Directions: Print all the records below exactly as they stand, but leave out the pictures.

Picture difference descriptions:
--------------------------------------------------

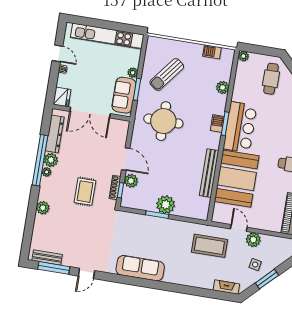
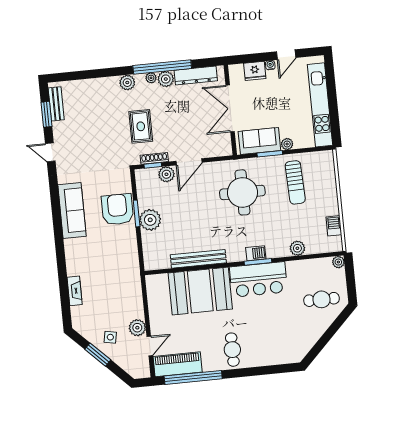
sun lounger: (167, 74) -> (295, 182), turned -130
fridge: (62, 97) -> (255, 71), moved
rug: (85, 192) -> (141, 126), turned 90
plant: (43, 208) -> (127, 83), moved
door: (239, 228) -> (150, 346), moved
armchair: (150, 230) -> (117, 209), added
coffee table: (209, 246) -> (118, 281), removed
window: (54, 268) -> (46, 114), width x0.69
fireplace: (226, 287) -> (75, 291), moved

--------------------------------------------------

Solution to this task:
sun lounger: (167, 74) -> (295, 182), turned -130
fridge: (62, 97) -> (255, 71), moved
rug: (85, 192) -> (141, 126), turned 90
plant: (43, 208) -> (127, 83), moved
door: (239, 228) -> (150, 346), moved
armchair: (150, 230) -> (117, 209), added
coffee table: (209, 246) -> (118, 281), removed
window: (54, 268) -> (46, 114), width x0.69
fireplace: (226, 287) -> (75, 291), moved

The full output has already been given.